***** Dataset content

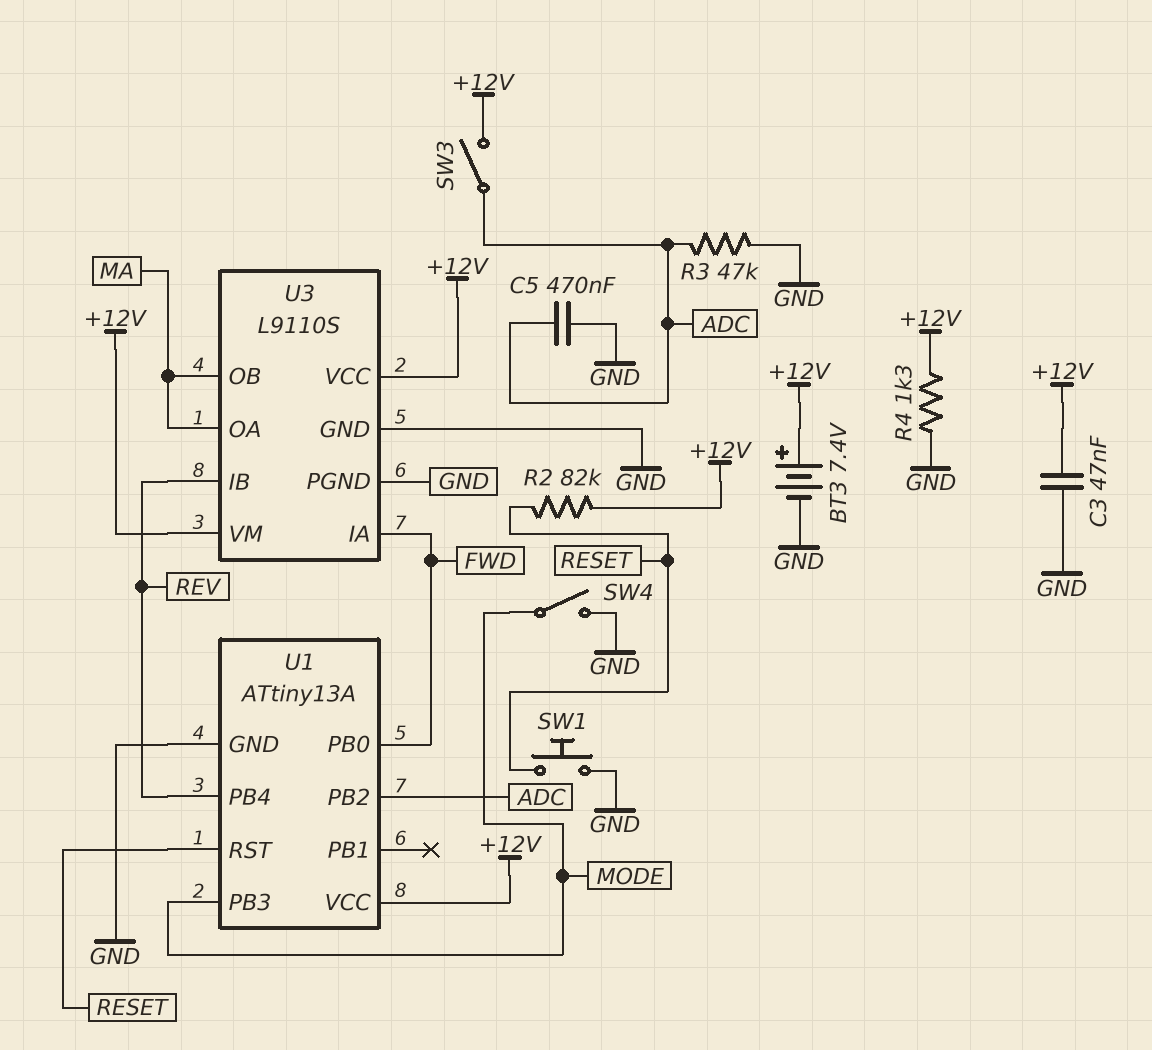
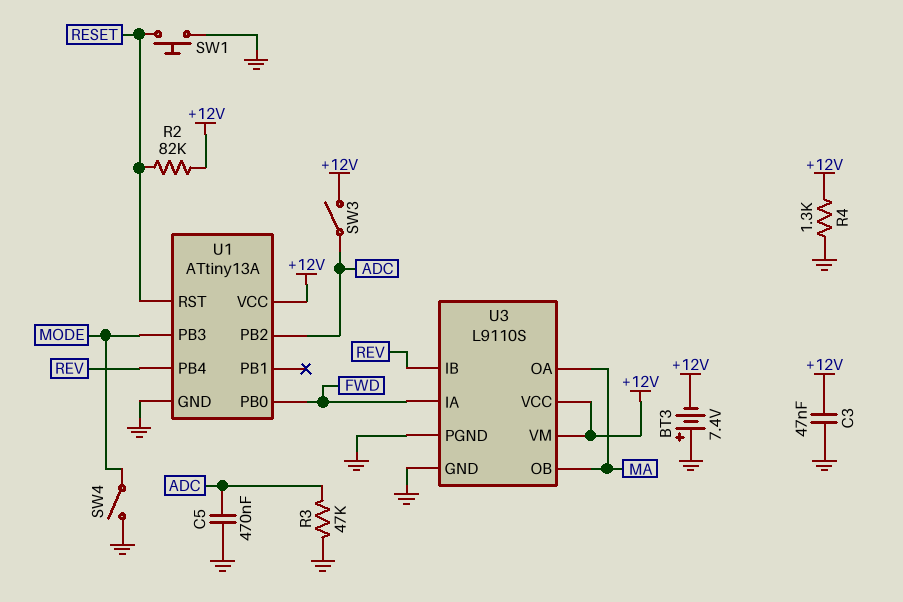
BT3: 7.4V (plus +12V, minus GND) -> 7.4V (plus GND, minus +12V)

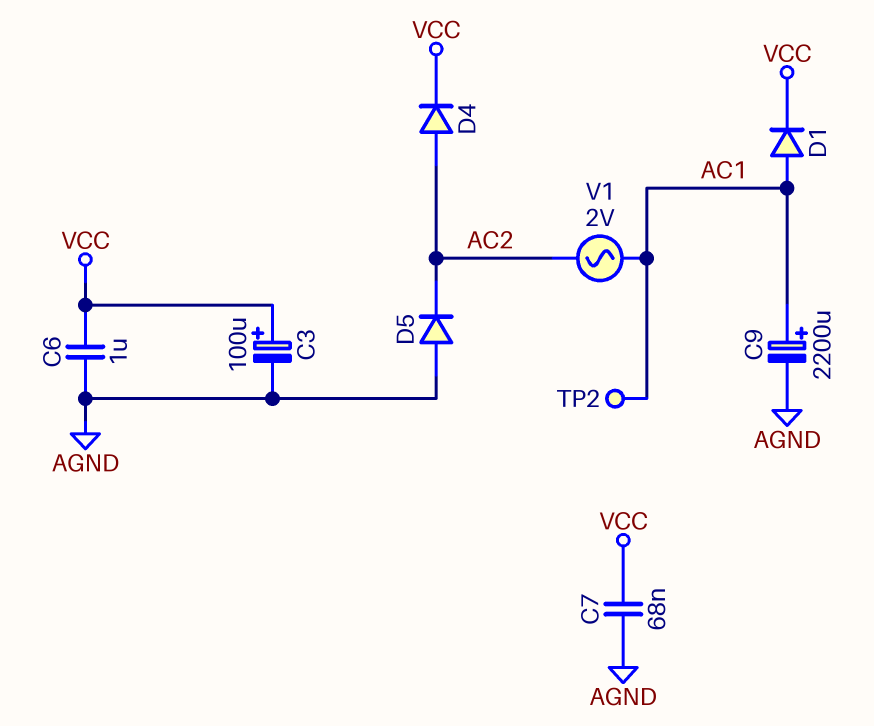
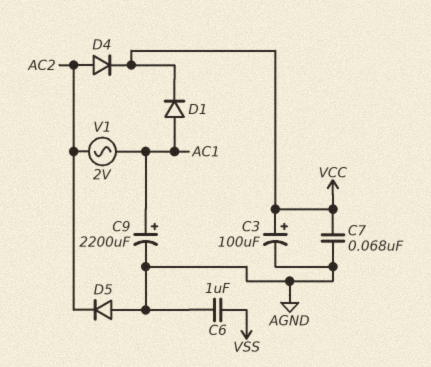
C6: 1uF (AGND, VCC) -> 1uF (AGND, VSS)
TP2: test point (AC1) -> none

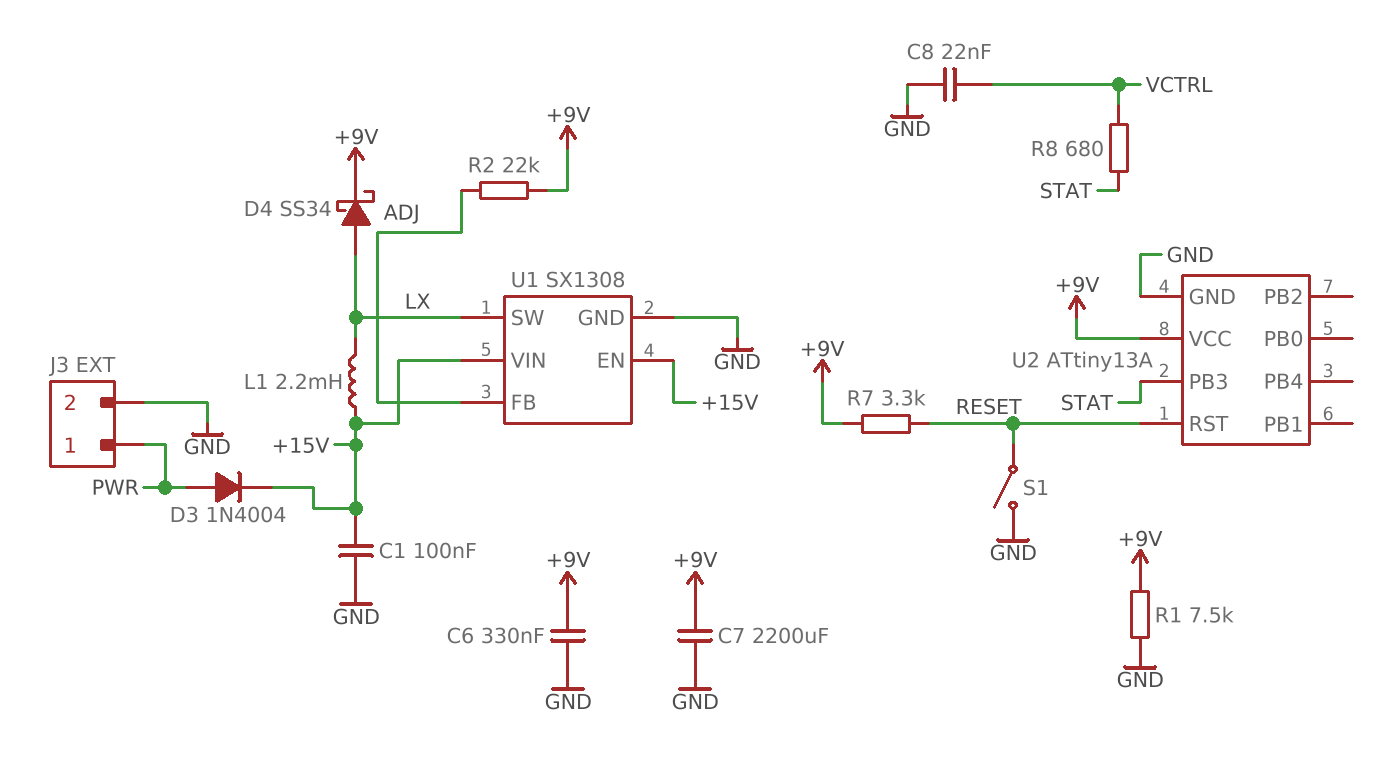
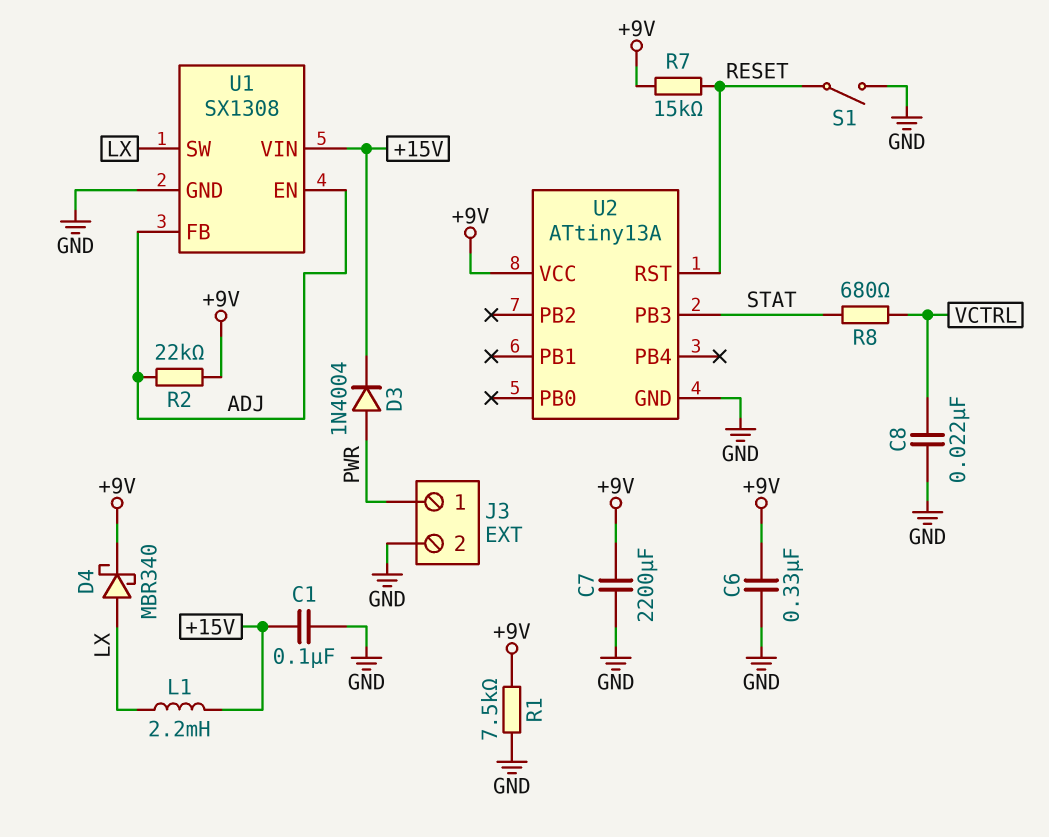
D4: schottky SS34 (A LX, K +9V) -> schottky MBR340 (A LX, K +9V)
R7: 3.3k (+9V, RESET) -> 15k (+9V, RESET)
U1 pin EN: +15V -> ADJ

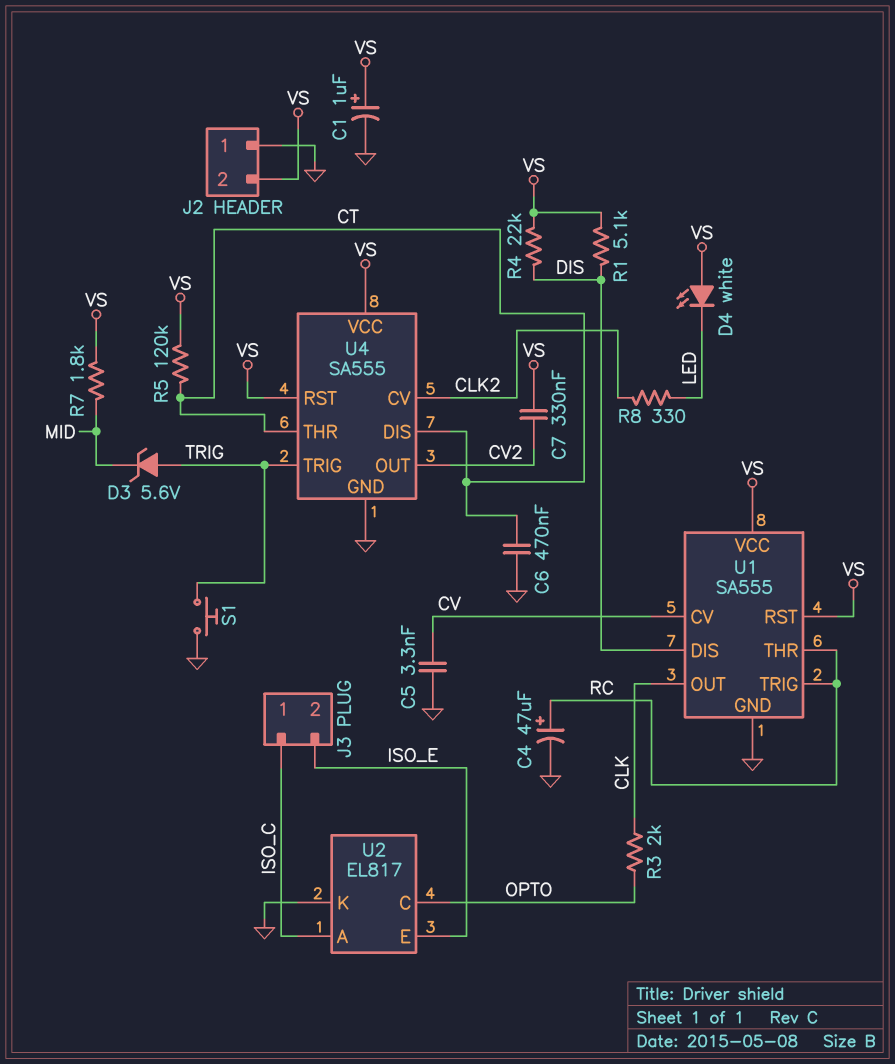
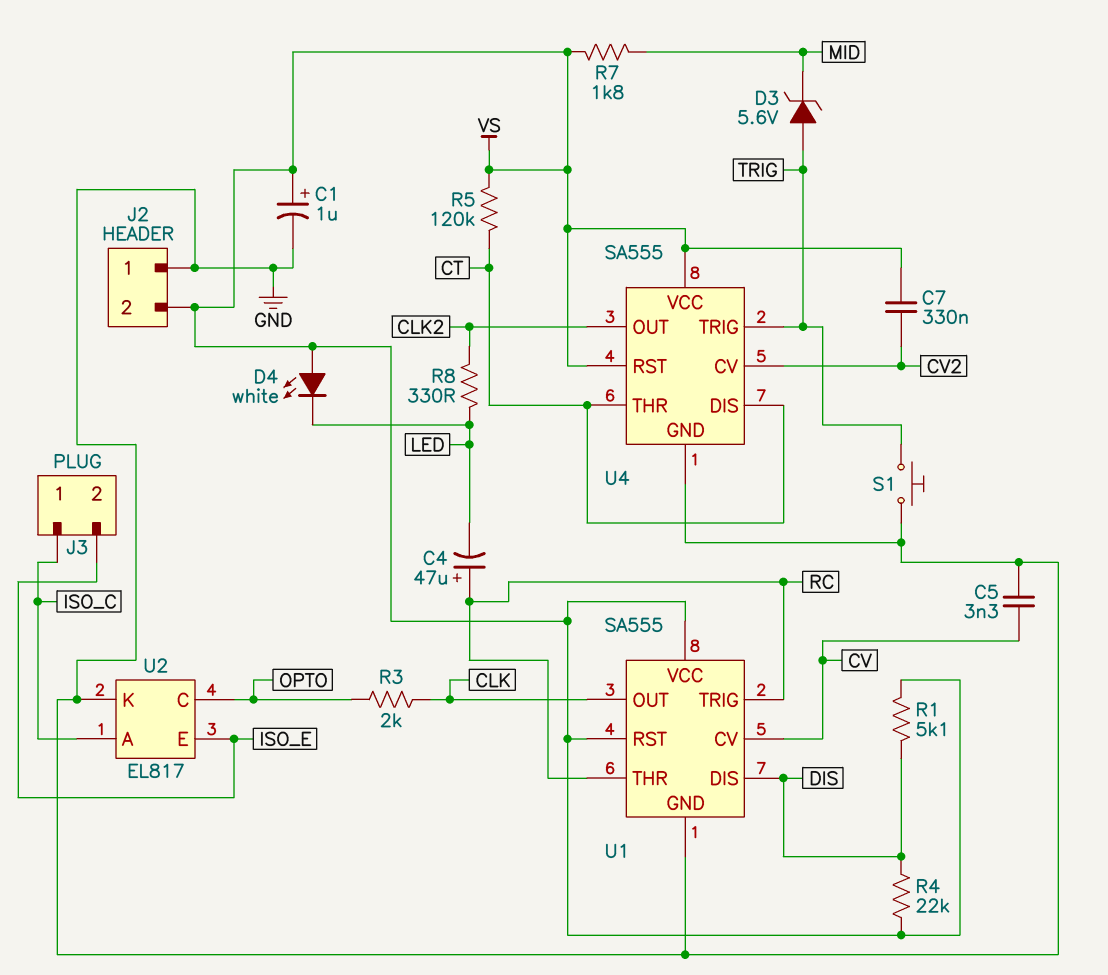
C4: 47uF (plus RC, minus GND) -> 47uF (plus RC, minus LED)
C6: 470nF (CT, GND) -> none
U4 pin CV: CLK2 -> CV2
U4 pin OUT: CV2 -> CLK2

**********

▸ Problem requirements
Word for word, output the whole listing, but not its pictures.

▸ Answer to this task
BT3: 7.4V (plus +12V, minus GND) -> 7.4V (plus GND, minus +12V)

C6: 1uF (AGND, VCC) -> 1uF (AGND, VSS)
TP2: test point (AC1) -> none

D4: schottky SS34 (A LX, K +9V) -> schottky MBR340 (A LX, K +9V)
R7: 3.3k (+9V, RESET) -> 15k (+9V, RESET)
U1 pin EN: +15V -> ADJ

C4: 47uF (plus RC, minus GND) -> 47uF (plus RC, minus LED)
C6: 470nF (CT, GND) -> none
U4 pin CV: CLK2 -> CV2
U4 pin OUT: CV2 -> CLK2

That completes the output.